What you are asked to do: What lines in the entries below contain the word "camera"? Copy all of them.

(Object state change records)
--

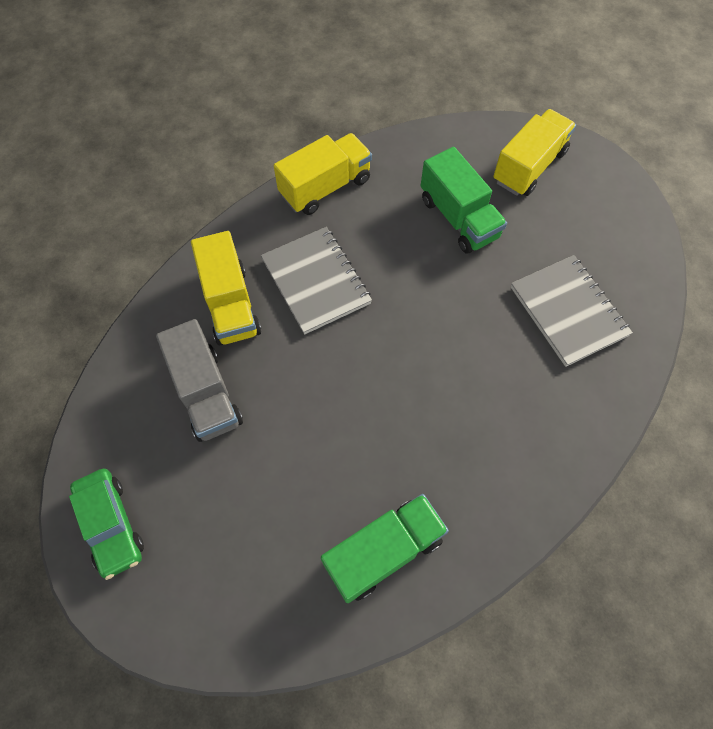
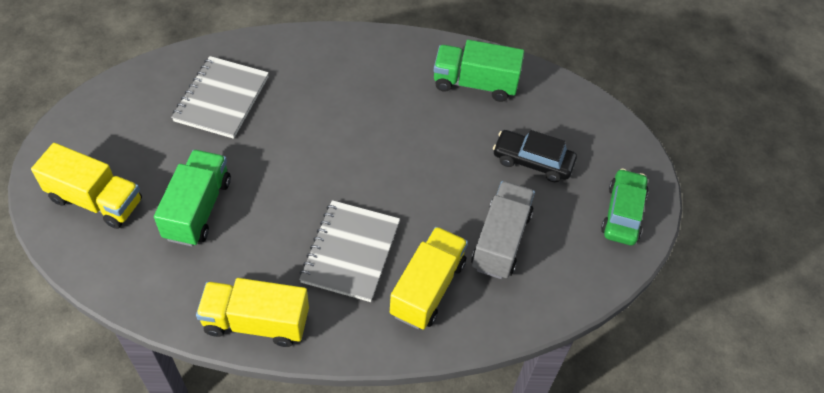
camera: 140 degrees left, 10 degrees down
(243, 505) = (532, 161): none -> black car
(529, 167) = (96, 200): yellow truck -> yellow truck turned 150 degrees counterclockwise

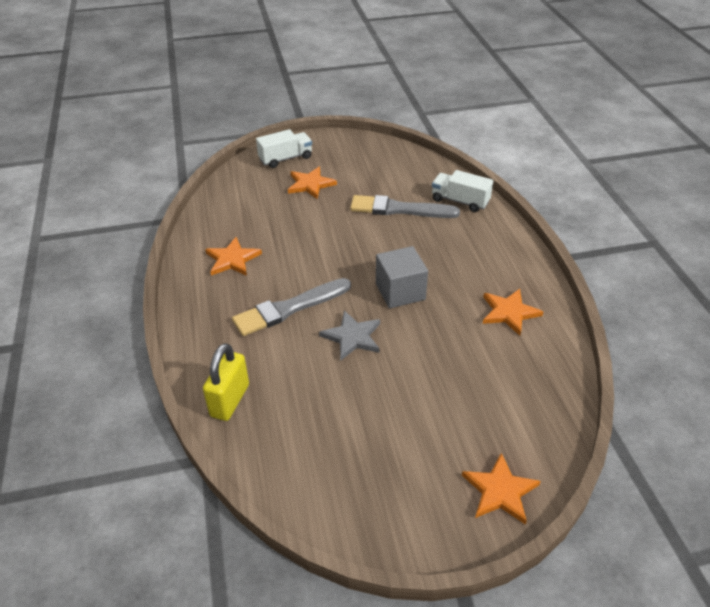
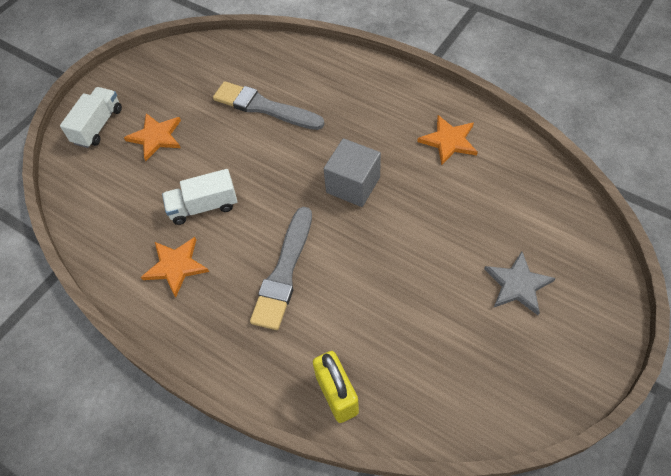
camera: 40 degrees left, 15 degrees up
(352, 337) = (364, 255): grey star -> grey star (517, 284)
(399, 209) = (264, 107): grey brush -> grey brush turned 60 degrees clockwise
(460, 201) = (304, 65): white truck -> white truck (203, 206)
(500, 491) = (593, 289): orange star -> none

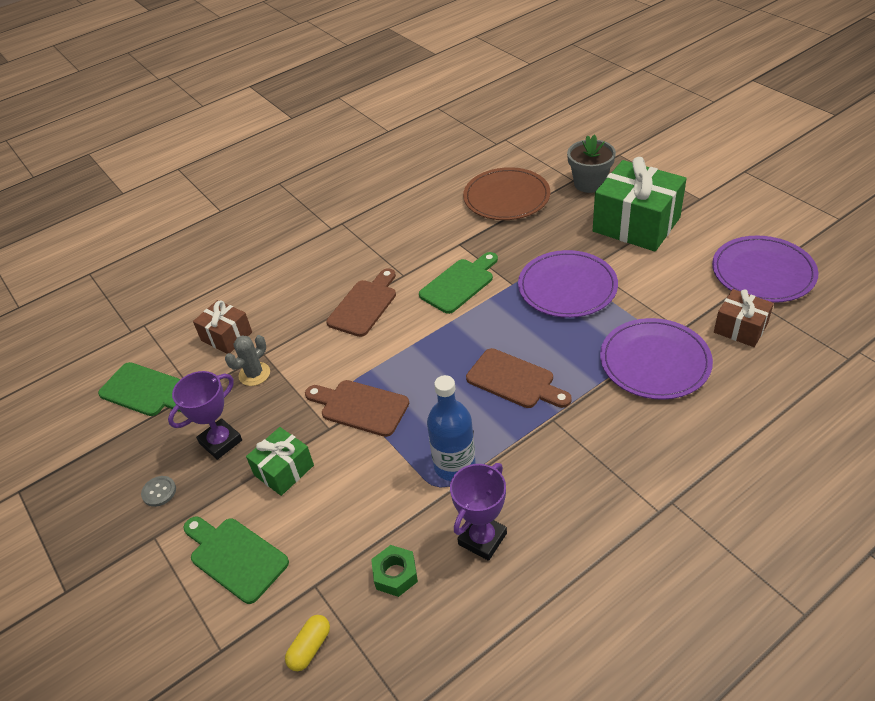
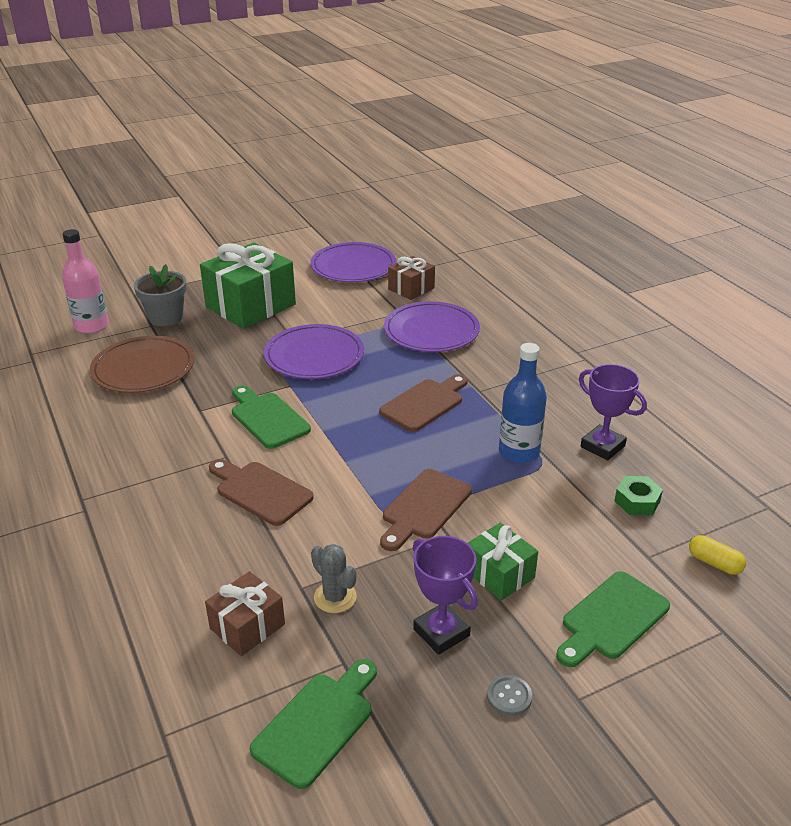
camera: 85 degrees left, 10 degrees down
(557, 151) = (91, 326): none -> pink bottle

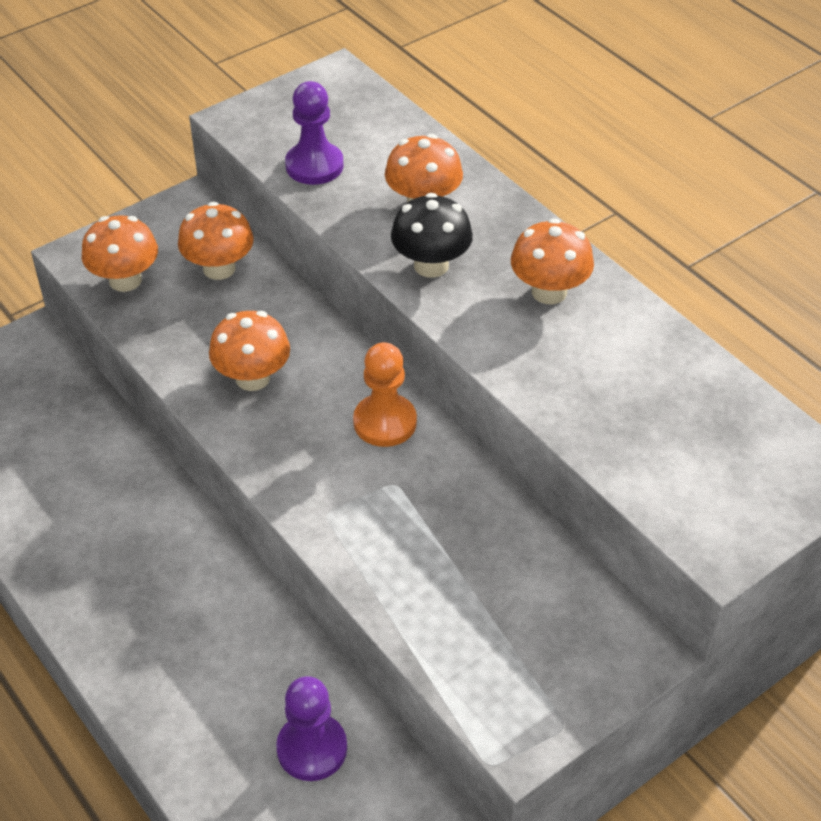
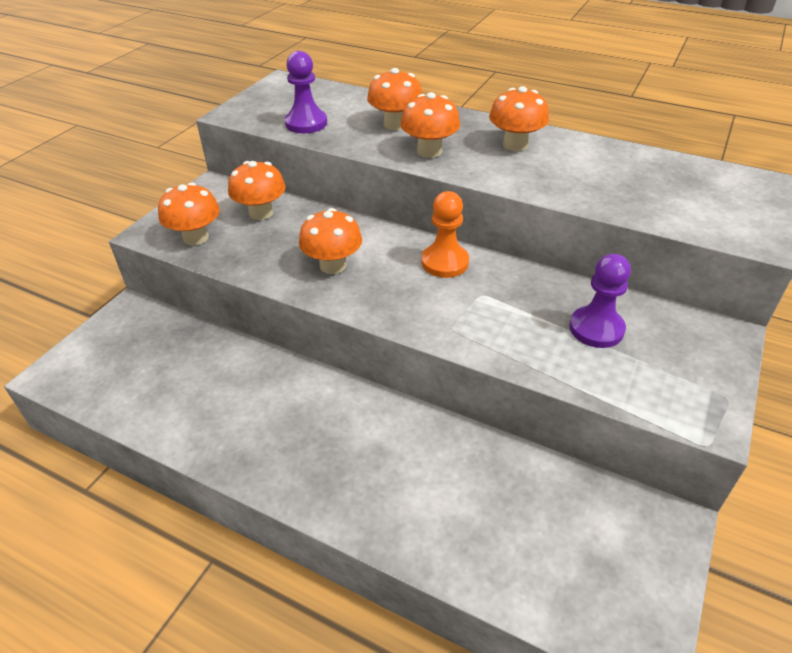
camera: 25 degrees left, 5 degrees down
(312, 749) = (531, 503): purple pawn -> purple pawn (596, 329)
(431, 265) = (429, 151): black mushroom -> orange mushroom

--

Problem solution:
camera: 140 degrees left, 10 degrees down
camera: 40 degrees left, 15 degrees up
camera: 85 degrees left, 10 degrees down
camera: 25 degrees left, 5 degrees down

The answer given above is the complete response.